## INPUT DATA
Content starts

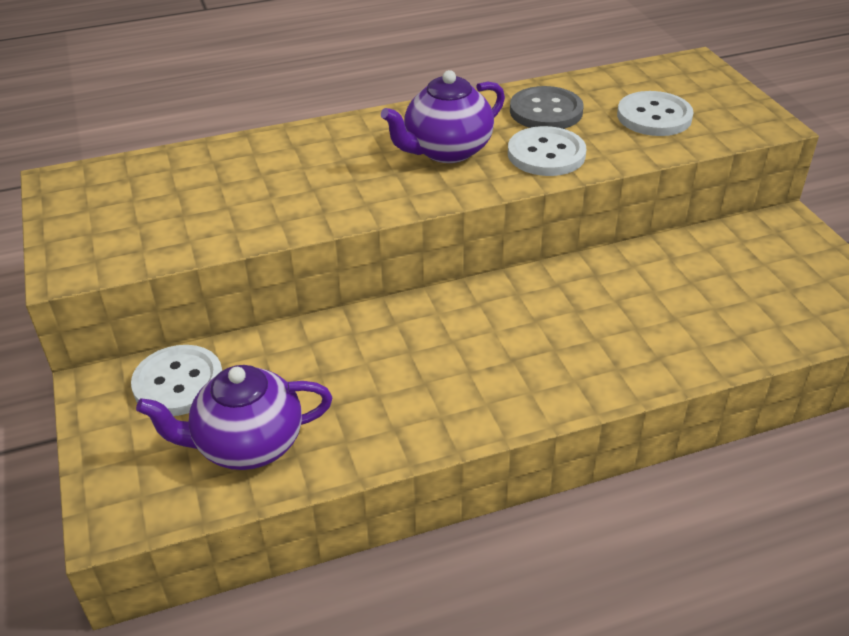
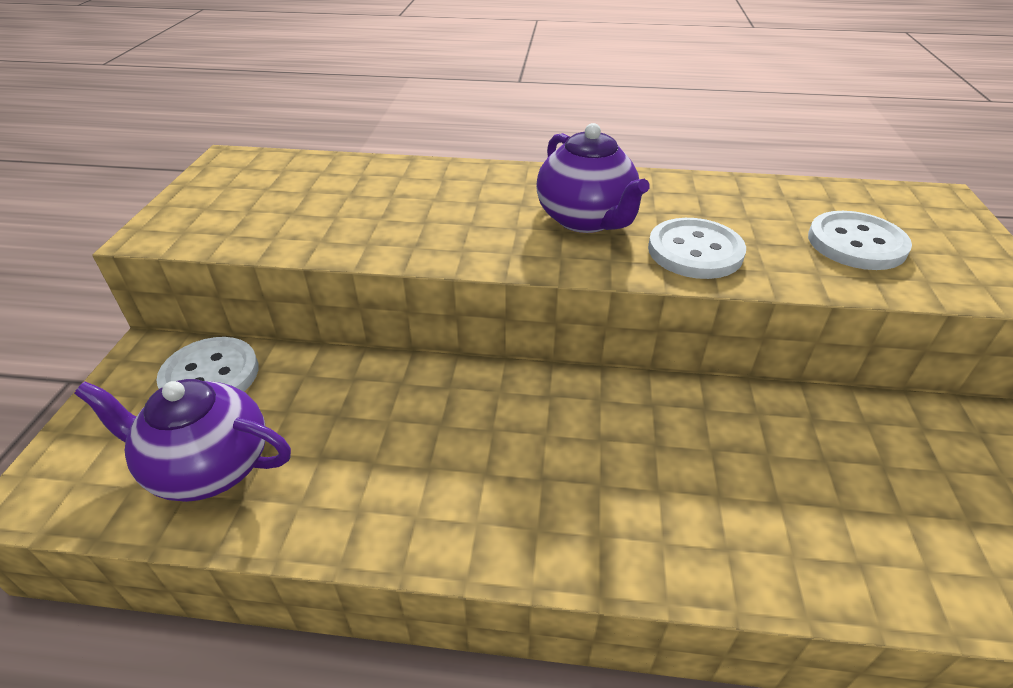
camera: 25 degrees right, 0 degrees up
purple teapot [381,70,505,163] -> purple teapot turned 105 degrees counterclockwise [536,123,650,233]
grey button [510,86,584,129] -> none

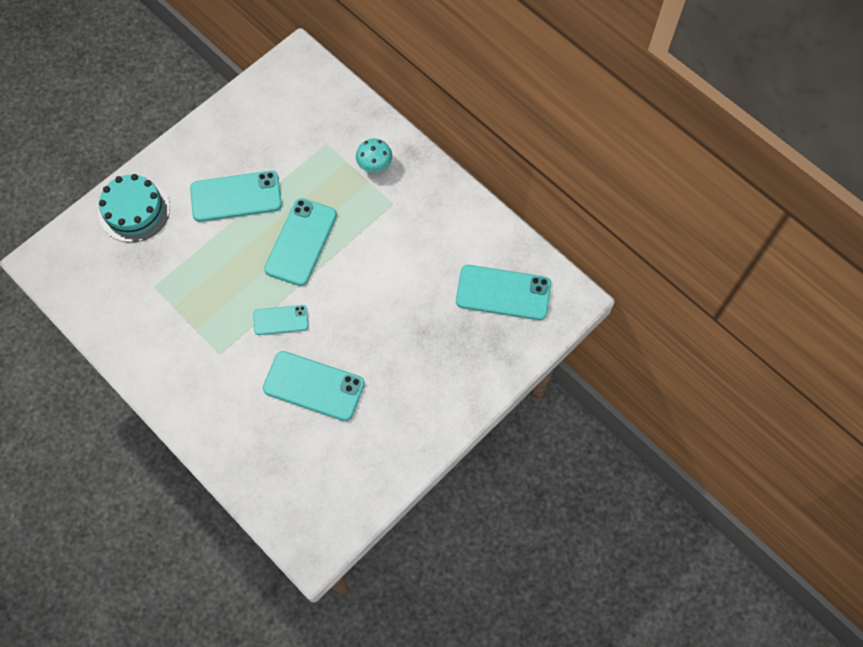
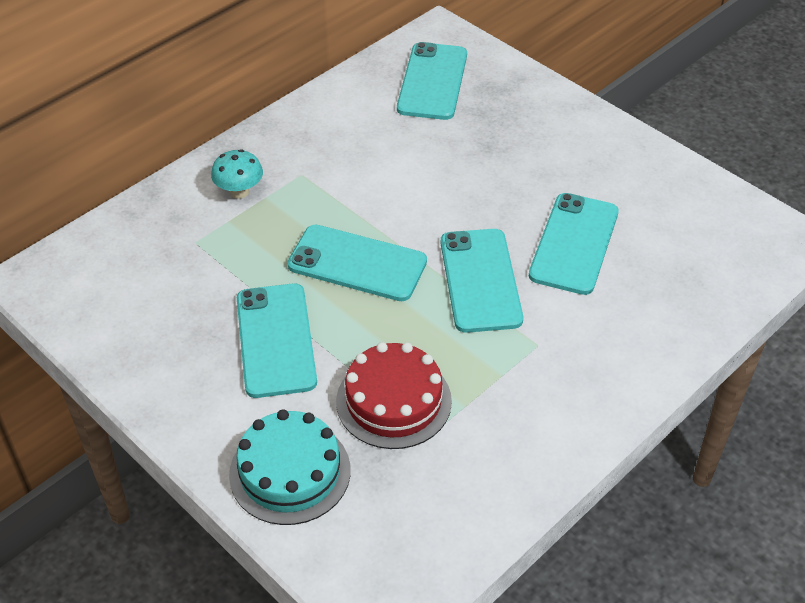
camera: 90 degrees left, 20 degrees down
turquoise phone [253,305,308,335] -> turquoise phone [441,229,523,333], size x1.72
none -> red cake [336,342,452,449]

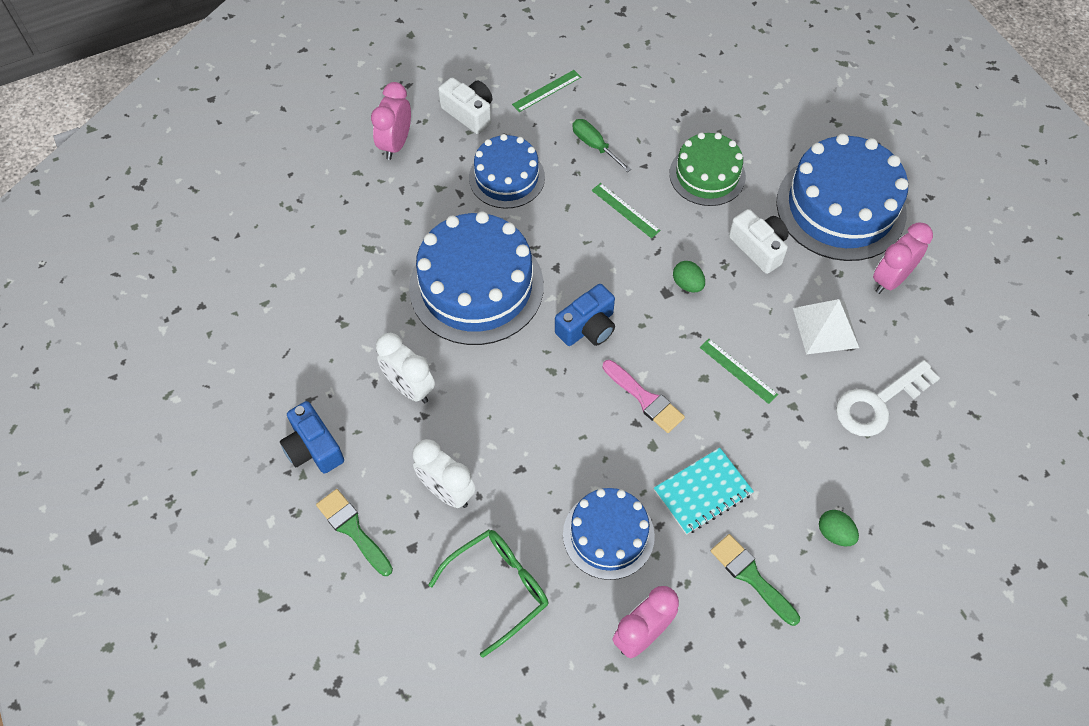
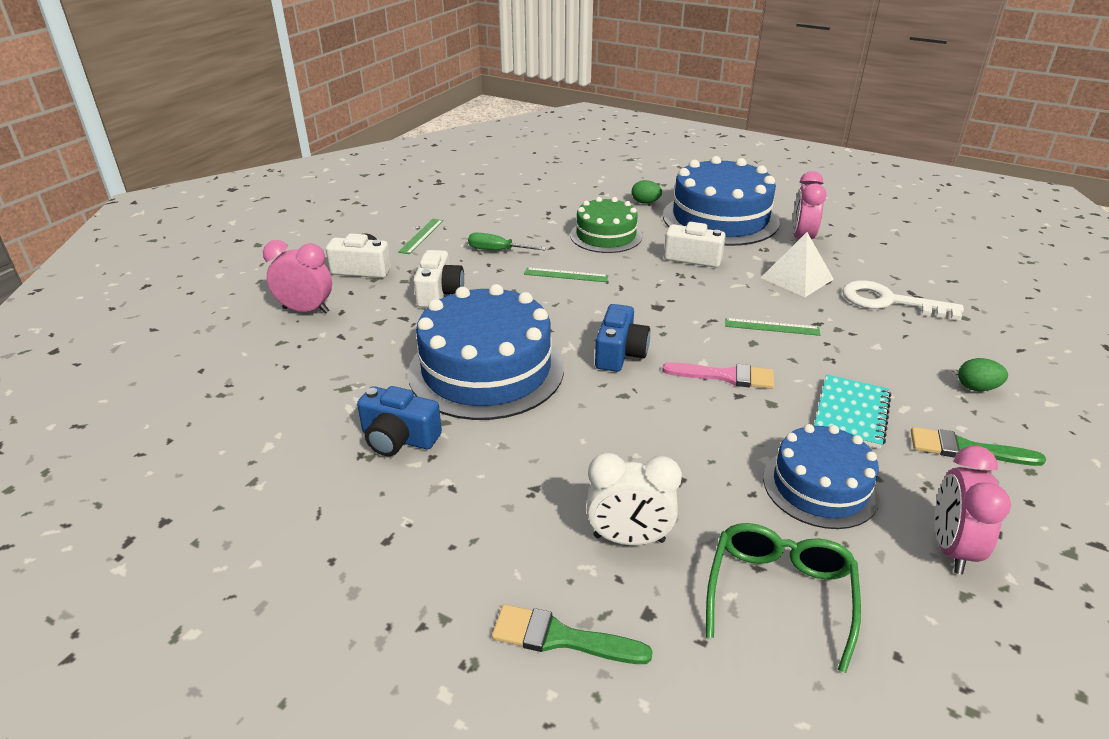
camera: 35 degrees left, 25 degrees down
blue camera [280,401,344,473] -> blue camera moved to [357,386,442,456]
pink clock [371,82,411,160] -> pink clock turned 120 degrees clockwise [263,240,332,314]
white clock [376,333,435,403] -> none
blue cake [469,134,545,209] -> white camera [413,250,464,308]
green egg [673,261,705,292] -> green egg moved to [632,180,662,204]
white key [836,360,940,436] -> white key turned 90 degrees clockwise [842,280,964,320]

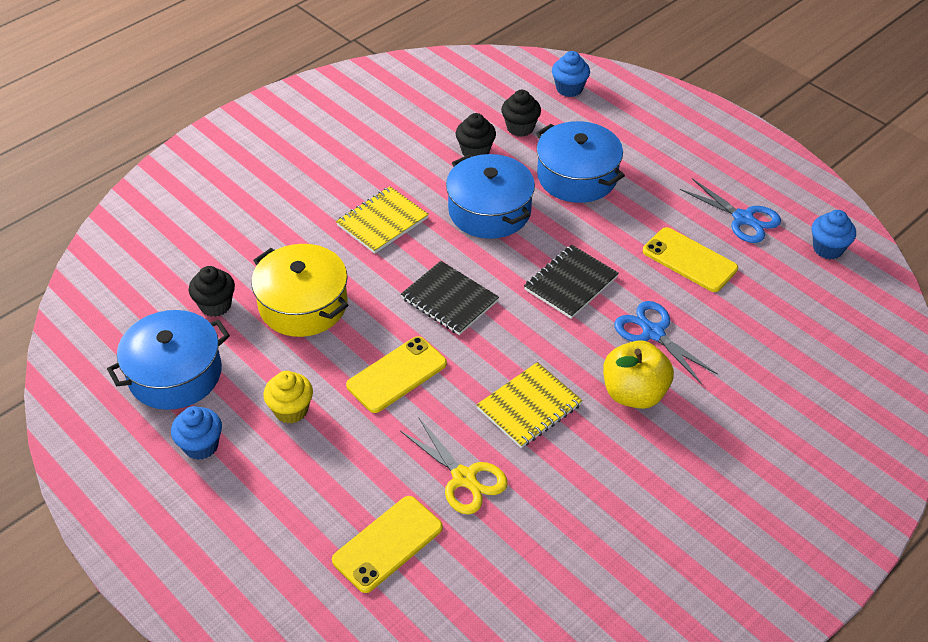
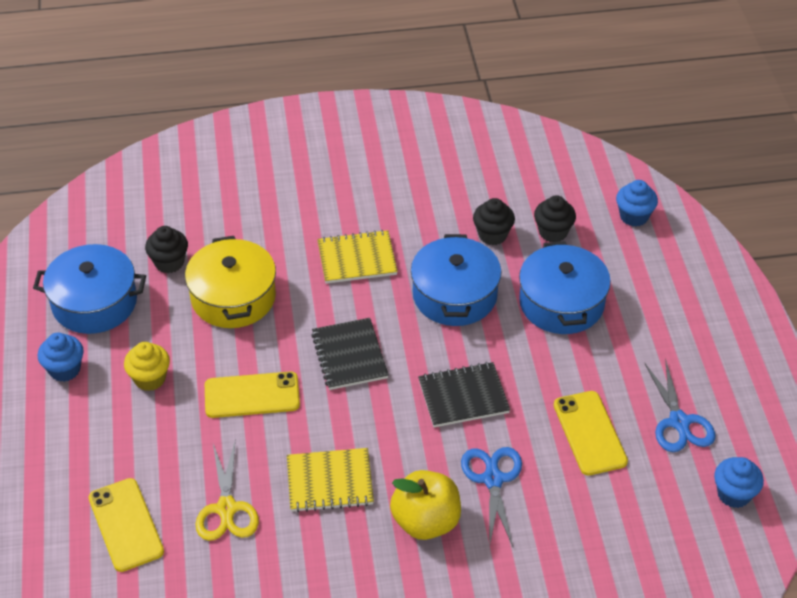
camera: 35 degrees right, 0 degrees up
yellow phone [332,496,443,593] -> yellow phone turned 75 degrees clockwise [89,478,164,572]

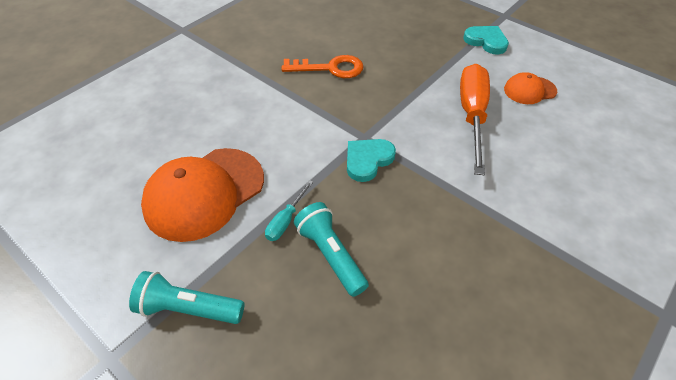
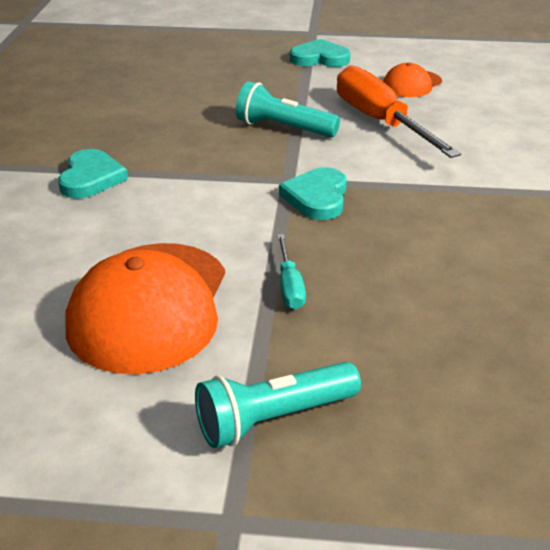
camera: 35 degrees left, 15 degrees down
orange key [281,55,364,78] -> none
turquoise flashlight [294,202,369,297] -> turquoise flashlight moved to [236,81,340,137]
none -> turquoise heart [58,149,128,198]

Content ends

## PROBLEM DESCRIPTION
Go through the material and copy out every line with "turquoise" in it.

## RESPONSE TO THIS TASK
turquoise phone [253,305,308,335] -> turquoise phone [441,229,523,333], size x1.72
turquoise flashlight [294,202,369,297] -> turquoise flashlight moved to [236,81,340,137]
none -> turquoise heart [58,149,128,198]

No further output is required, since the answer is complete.